--- Data excerpts Enclosed Below ---

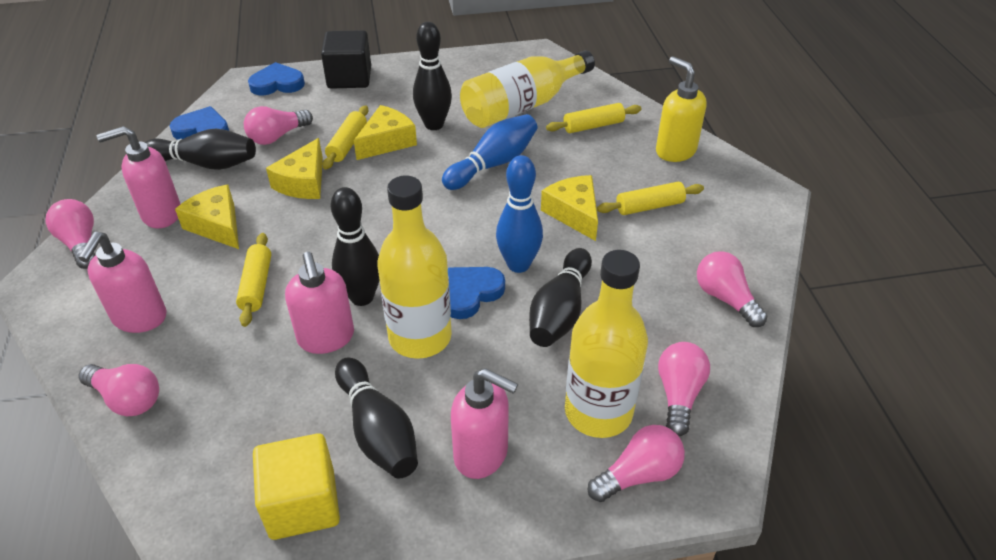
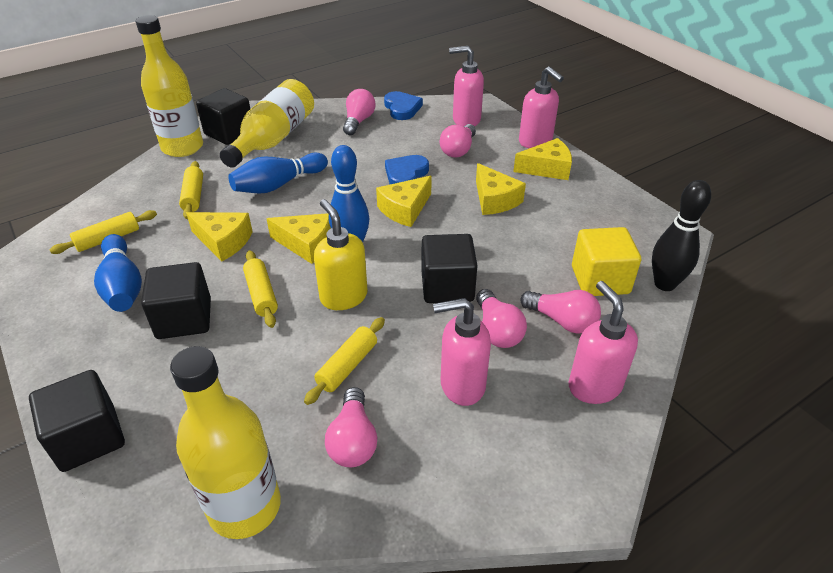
black bowling pin: 5 -> 1
black cube: 1 -> 4
blue bowling pin: 2 -> 3
blue heart: 3 -> 2
pink light bulb: 6 -> 5
yellow cheese: 4 -> 5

--- End of Enclosed Data excerpts ---

**Assignment**
Could you write out the records again exactly, omitting each image?

**The completed task**
black bowling pin: 5 -> 1
black cube: 1 -> 4
blue bowling pin: 2 -> 3
blue heart: 3 -> 2
pink light bulb: 6 -> 5
yellow cheese: 4 -> 5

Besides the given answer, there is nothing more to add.